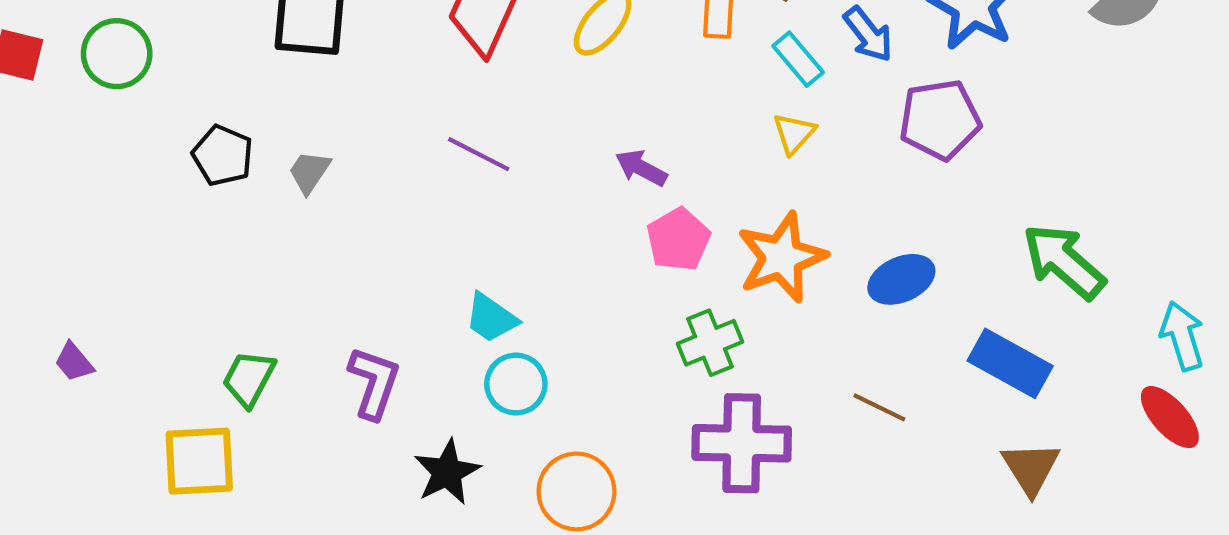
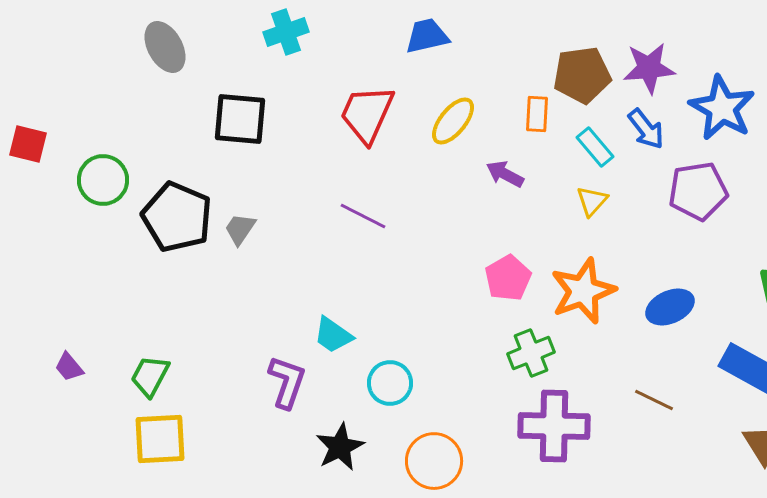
green circle: (117, 54) -> (103, 180), moved
black pentagon: (223, 155) -> (177, 217), size x1.6
purple arrow: (641, 168) -> (505, 174), moved
cyan trapezoid: (491, 318) -> (333, 335), moved
green trapezoid: (249, 379) -> (150, 376), moved

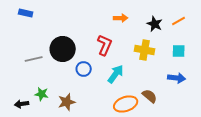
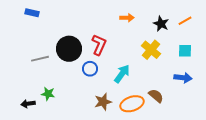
red L-shape: (105, 45) -> (99, 45), moved
yellow cross: (145, 50) -> (151, 50), turned 30
brown star: (67, 102) -> (103, 102), moved

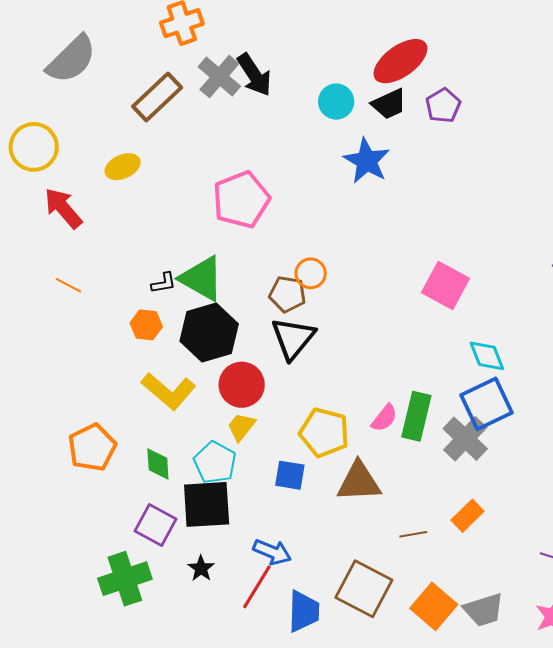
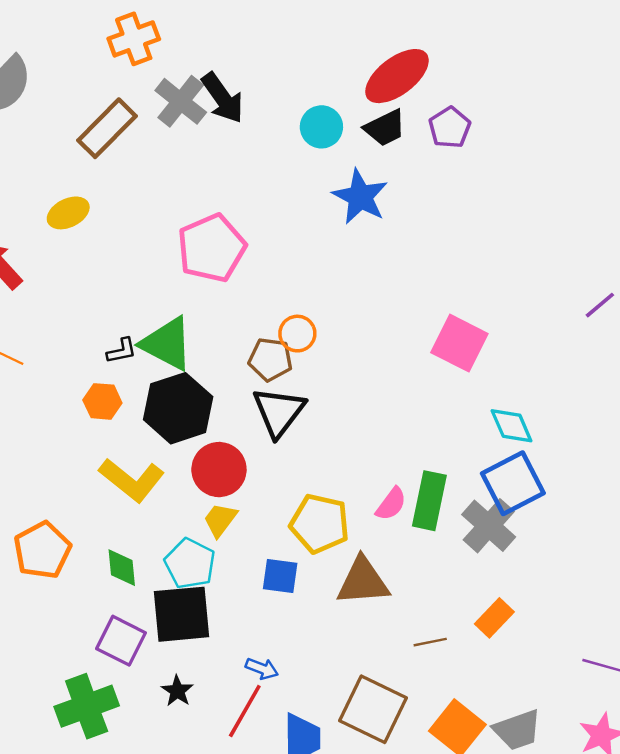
blue arrow: (272, 552) -> (262, 669), size x0.7

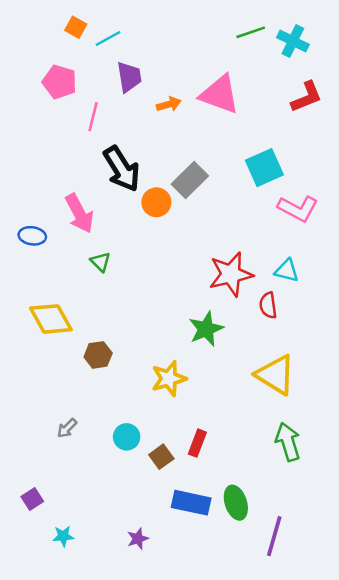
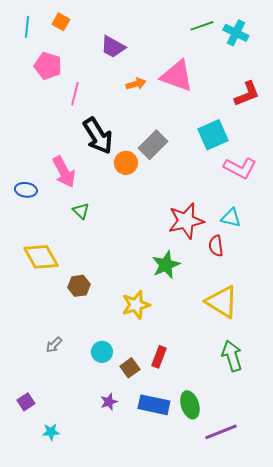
cyan line: (108, 38) -> (27, 27), moved, turned -55
purple trapezoid: (129, 77) -> (113, 47), moved, turned 128
red L-shape: (307, 97) -> (247, 94), moved
purple line: (274, 536) -> (221, 432), turned 52
purple star: (138, 539) -> (109, 402), moved

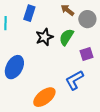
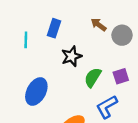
green semicircle: (66, 37) -> (93, 77), moved

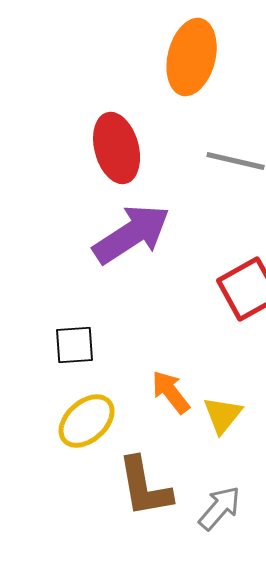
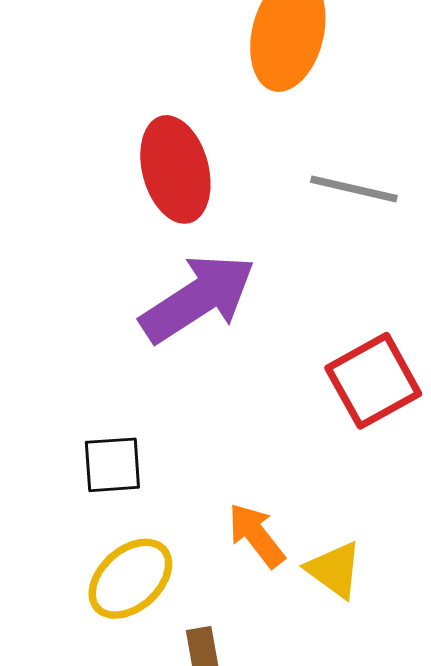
yellow triangle: (223, 415) -> (334, 570), turned -33

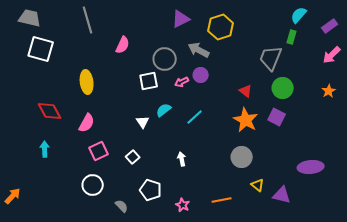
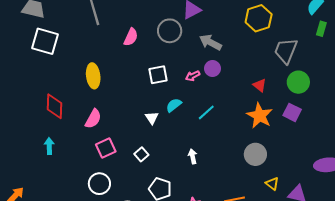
yellow hexagon: (221, 27) -> (259, 18), moved
green rectangle: (292, 37) -> (321, 29), moved
gray circle: (165, 59) -> (170, 31), moved
red diamond: (50, 111) -> (54, 106), turned 30

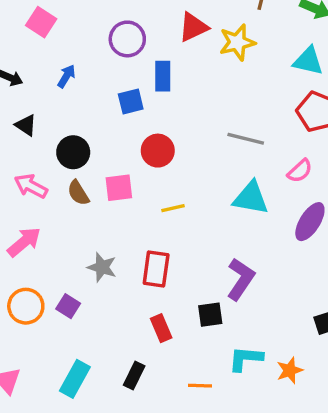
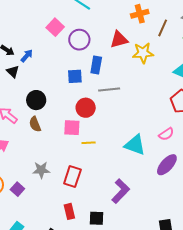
pink square: (41, 22) -> (55, 27), moved
blue arrow: (66, 76) -> (27, 56), moved
black triangle: (26, 125) -> (13, 72), moved
gray line: (246, 139) -> (109, 90), moved, turned -30
pink square: (119, 188) -> (72, 128), moved
gray star: (102, 267) -> (41, 170), turned -30
black square: (210, 315) -> (97, 218), moved

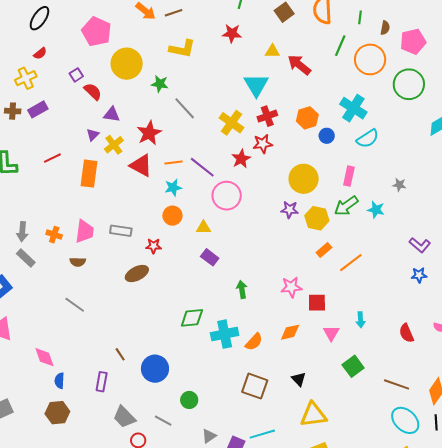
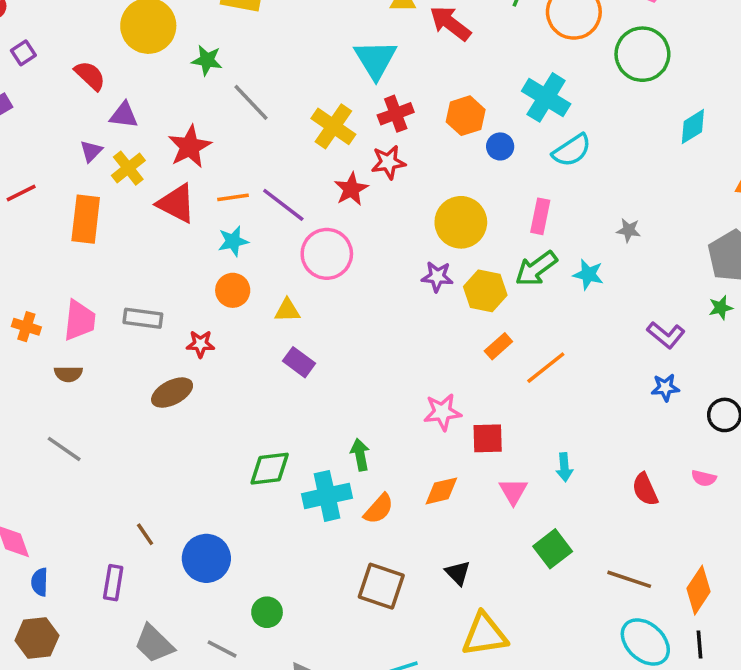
purple square: (76, 75) -> (23, 53), moved
green arrow: (242, 289) -> (360, 455), moved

(WHAT THIS TASK INVOLVES) Nothing but the lines from the one that contains "gray circle: (165, 59) -> (170, 31), moved" through the last line of the records belongs in the answer, reproduced exactly, with no pictures.

(WRITTEN REPLY)
gray circle: (165, 59) -> (170, 31), moved
red diamond: (50, 111) -> (54, 106), turned 30

pink square: (41, 22) -> (55, 27), moved
blue arrow: (66, 76) -> (27, 56), moved
black triangle: (26, 125) -> (13, 72), moved
gray line: (246, 139) -> (109, 90), moved, turned -30
pink square: (119, 188) -> (72, 128), moved
gray star: (102, 267) -> (41, 170), turned -30
black square: (210, 315) -> (97, 218), moved

purple square: (76, 75) -> (23, 53), moved
green arrow: (242, 289) -> (360, 455), moved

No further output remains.